- _Exercise prompt_
Every entry below is to be retyped exactly as it appears.

- _Provided data_
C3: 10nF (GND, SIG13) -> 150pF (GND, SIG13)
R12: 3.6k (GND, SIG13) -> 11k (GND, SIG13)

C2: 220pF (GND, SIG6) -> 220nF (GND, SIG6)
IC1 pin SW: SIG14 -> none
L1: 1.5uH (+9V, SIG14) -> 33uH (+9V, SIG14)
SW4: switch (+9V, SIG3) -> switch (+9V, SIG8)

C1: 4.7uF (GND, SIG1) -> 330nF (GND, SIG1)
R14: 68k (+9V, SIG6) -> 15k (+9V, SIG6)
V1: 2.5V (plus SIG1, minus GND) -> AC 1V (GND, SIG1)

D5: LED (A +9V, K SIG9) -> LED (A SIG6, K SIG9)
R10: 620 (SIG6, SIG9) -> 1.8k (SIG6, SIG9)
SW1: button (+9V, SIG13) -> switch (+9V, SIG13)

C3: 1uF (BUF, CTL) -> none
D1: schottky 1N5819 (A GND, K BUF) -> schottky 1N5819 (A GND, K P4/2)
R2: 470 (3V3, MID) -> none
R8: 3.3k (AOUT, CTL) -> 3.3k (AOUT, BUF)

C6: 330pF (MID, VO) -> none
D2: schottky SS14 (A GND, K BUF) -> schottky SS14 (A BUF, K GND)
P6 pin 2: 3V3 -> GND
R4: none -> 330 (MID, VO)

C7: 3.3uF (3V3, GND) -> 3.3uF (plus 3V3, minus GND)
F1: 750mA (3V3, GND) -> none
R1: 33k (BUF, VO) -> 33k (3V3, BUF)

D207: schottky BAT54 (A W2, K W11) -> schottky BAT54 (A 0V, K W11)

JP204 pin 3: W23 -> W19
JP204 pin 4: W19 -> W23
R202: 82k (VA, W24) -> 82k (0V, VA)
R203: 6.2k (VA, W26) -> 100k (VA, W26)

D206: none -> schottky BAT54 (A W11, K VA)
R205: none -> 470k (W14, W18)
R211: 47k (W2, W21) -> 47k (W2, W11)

- _Result of the exercise_
C3: 10nF (GND, SIG13) -> 150pF (GND, SIG13)
R12: 3.6k (GND, SIG13) -> 11k (GND, SIG13)

C2: 220pF (GND, SIG6) -> 220nF (GND, SIG6)
IC1 pin SW: SIG14 -> none
L1: 1.5uH (+9V, SIG14) -> 33uH (+9V, SIG14)
SW4: switch (+9V, SIG3) -> switch (+9V, SIG8)

C1: 4.7uF (GND, SIG1) -> 330nF (GND, SIG1)
R14: 68k (+9V, SIG6) -> 15k (+9V, SIG6)
V1: 2.5V (plus SIG1, minus GND) -> AC 1V (GND, SIG1)

D5: LED (A +9V, K SIG9) -> LED (A SIG6, K SIG9)
R10: 620 (SIG6, SIG9) -> 1.8k (SIG6, SIG9)
SW1: button (+9V, SIG13) -> switch (+9V, SIG13)

C3: 1uF (BUF, CTL) -> none
D1: schottky 1N5819 (A GND, K BUF) -> schottky 1N5819 (A GND, K P4/2)
R2: 470 (3V3, MID) -> none
R8: 3.3k (AOUT, CTL) -> 3.3k (AOUT, BUF)

C6: 330pF (MID, VO) -> none
D2: schottky SS14 (A GND, K BUF) -> schottky SS14 (A BUF, K GND)
P6 pin 2: 3V3 -> GND
R4: none -> 330 (MID, VO)

C7: 3.3uF (3V3, GND) -> 3.3uF (plus 3V3, minus GND)
F1: 750mA (3V3, GND) -> none
R1: 33k (BUF, VO) -> 33k (3V3, BUF)

D207: schottky BAT54 (A W2, K W11) -> schottky BAT54 (A 0V, K W11)

JP204 pin 3: W23 -> W19
JP204 pin 4: W19 -> W23
R202: 82k (VA, W24) -> 82k (0V, VA)
R203: 6.2k (VA, W26) -> 100k (VA, W26)

D206: none -> schottky BAT54 (A W11, K VA)
R205: none -> 470k (W14, W18)
R211: 47k (W2, W21) -> 47k (W2, W11)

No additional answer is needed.